*Stored dataset items*:

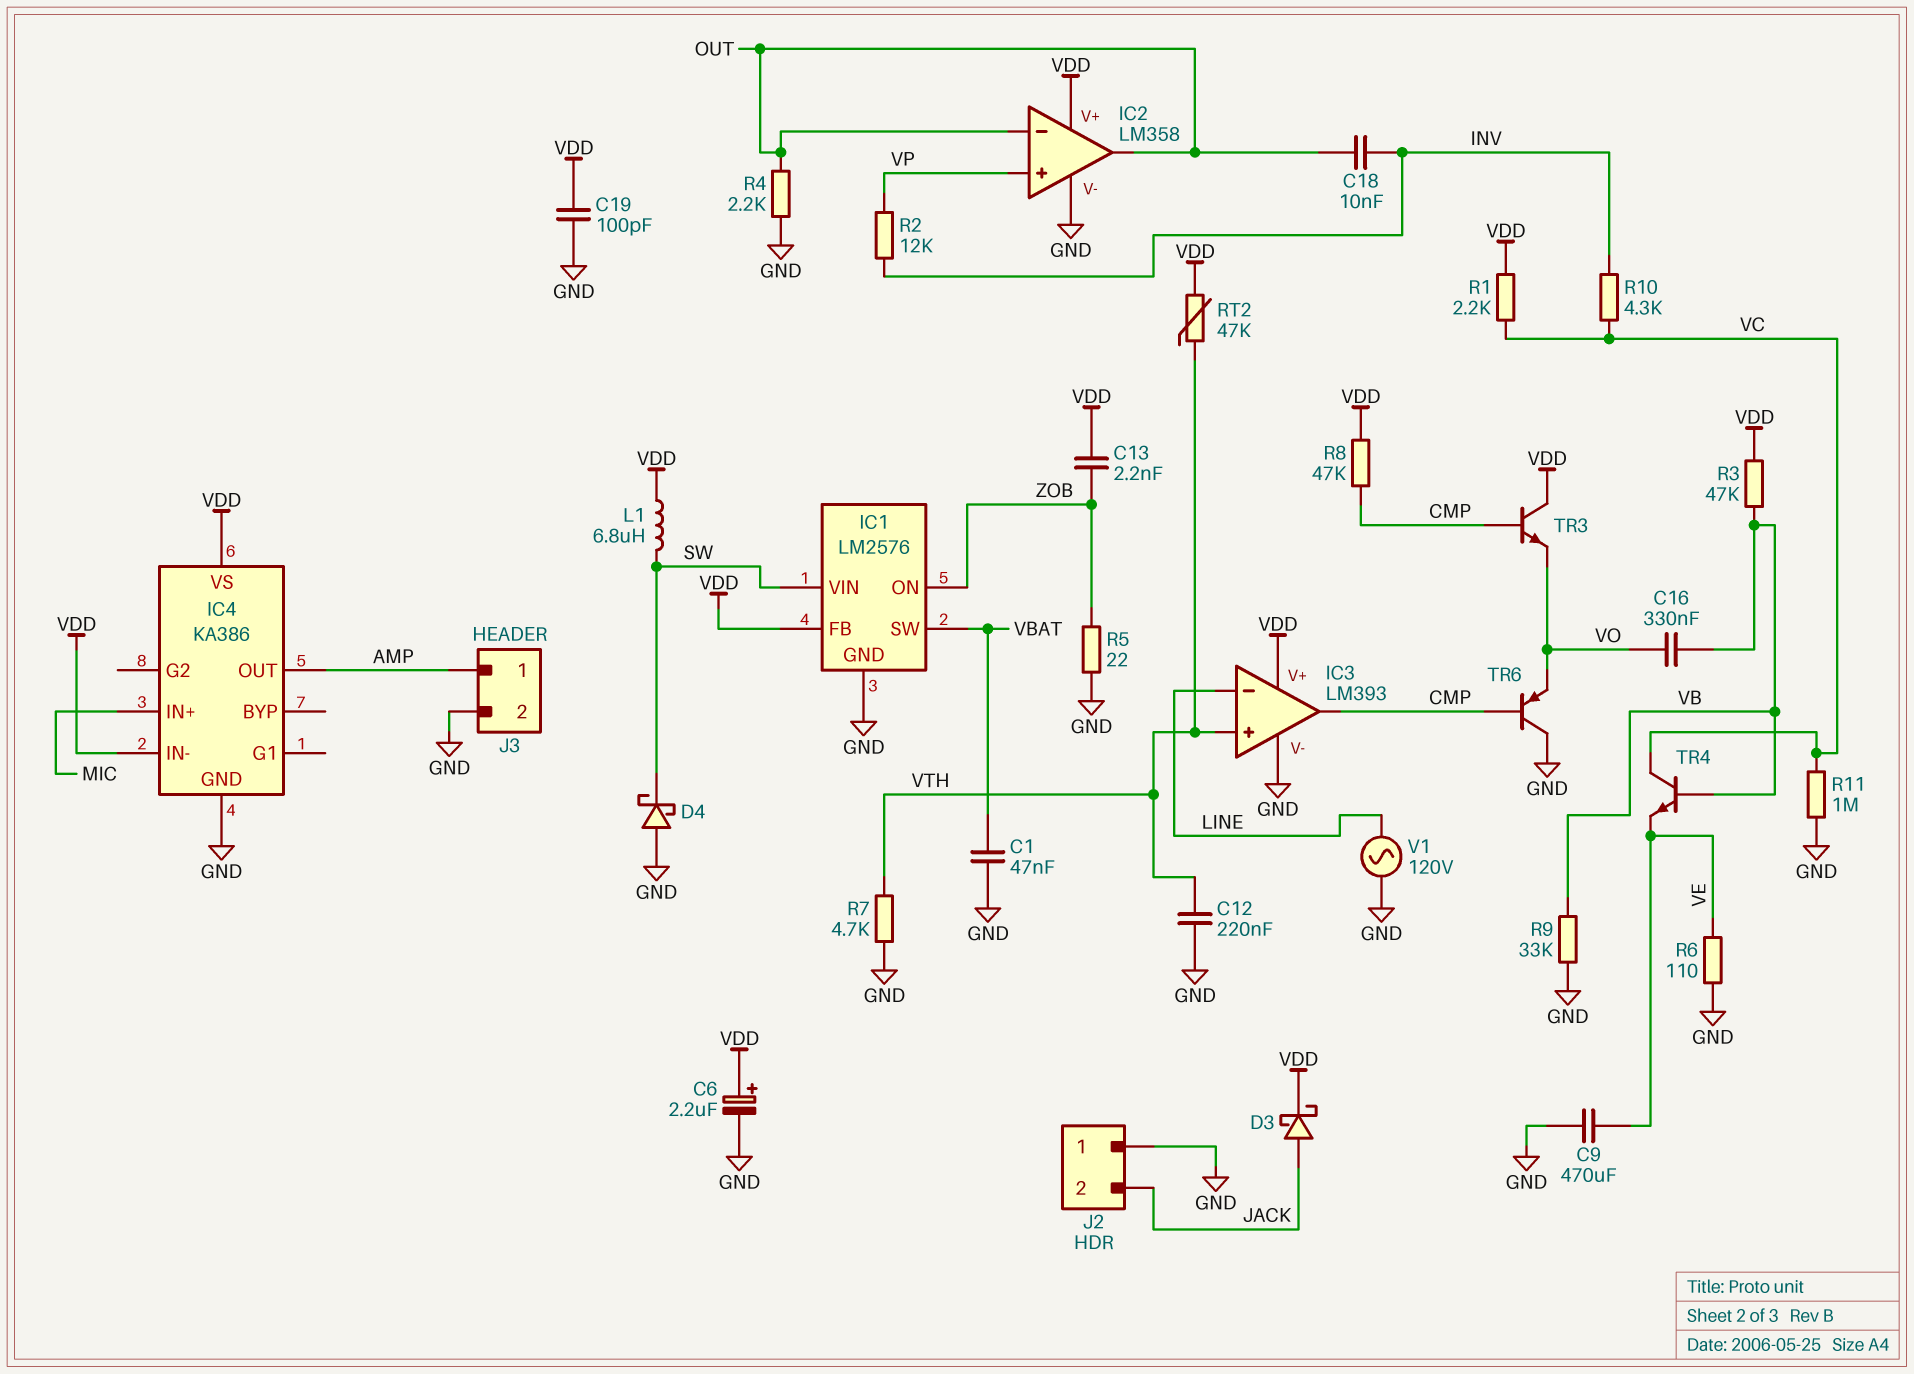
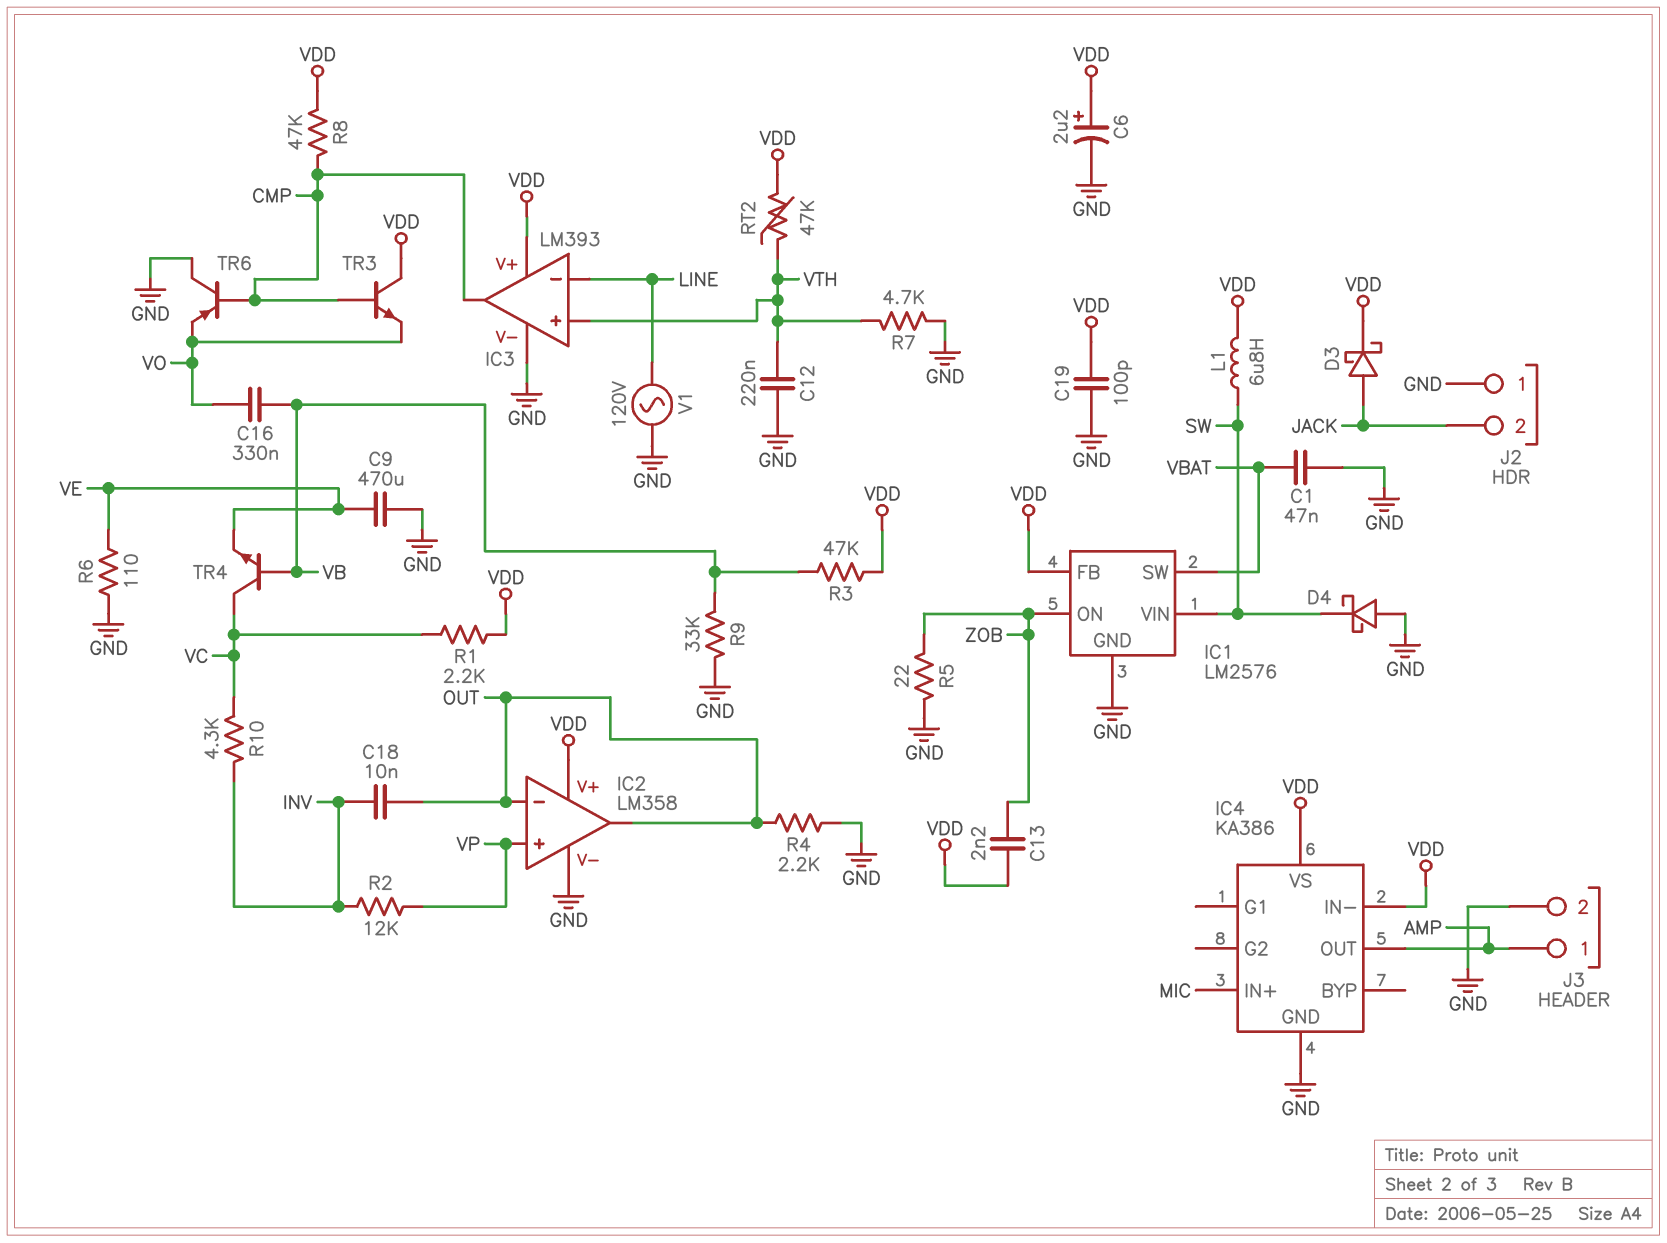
R11: 1M (GND, VC) -> none

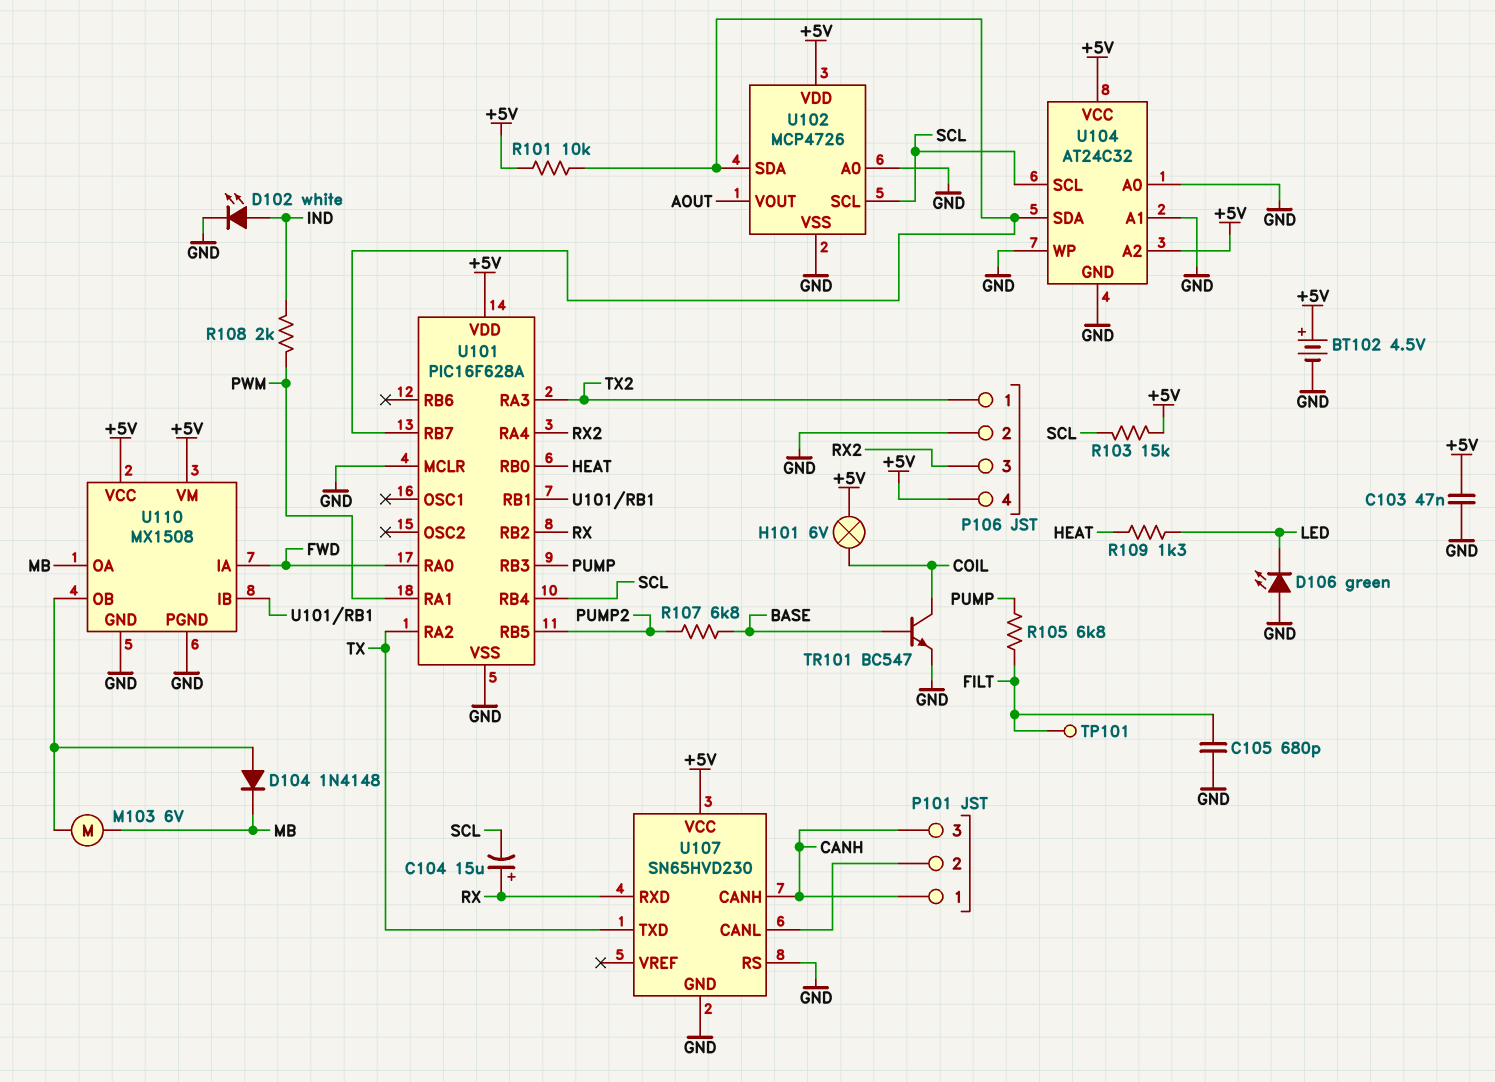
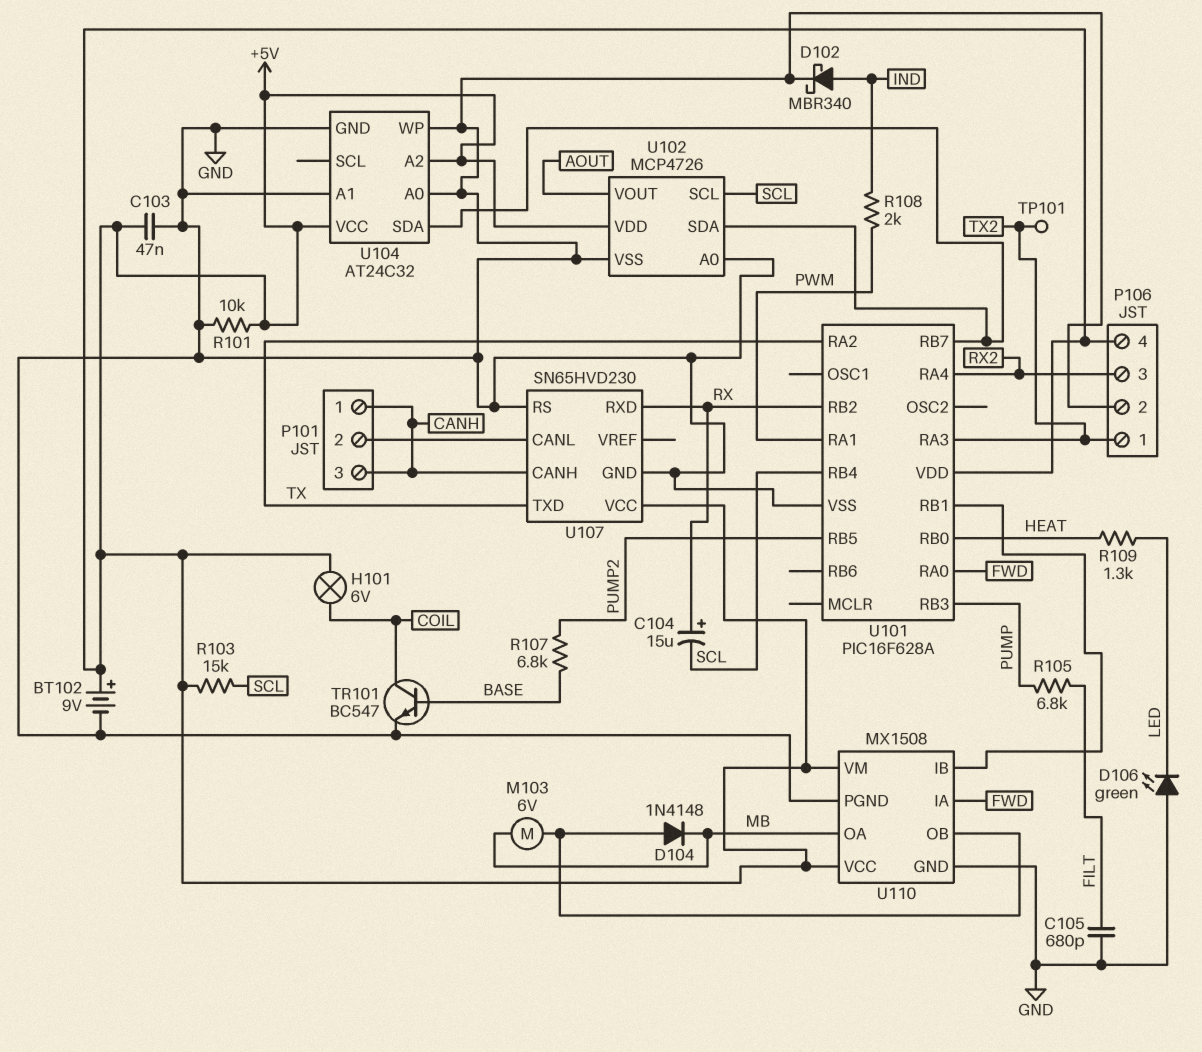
BT102: 4.5V (plus +5V, minus GND) -> 9V (plus +5V, minus GND)
D102: LED white (A IND, K GND) -> schottky MBR340 (A IND, K GND)
R101: 10k (+5V, U101/RB7) -> 10k (+5V, GND)
TP101: test point (FILT) -> test point (TX2)
U101 pin MCLR: GND -> none
U104 pin SCL: SCL -> none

*What is expected*: Write out the lines from the one containing "BT102: 4.5V (plus" through the last line of the records above. Include both of those lines and nothing else.

*Answer to the problem*:
BT102: 4.5V (plus +5V, minus GND) -> 9V (plus +5V, minus GND)
D102: LED white (A IND, K GND) -> schottky MBR340 (A IND, K GND)
R101: 10k (+5V, U101/RB7) -> 10k (+5V, GND)
TP101: test point (FILT) -> test point (TX2)
U101 pin MCLR: GND -> none
U104 pin SCL: SCL -> none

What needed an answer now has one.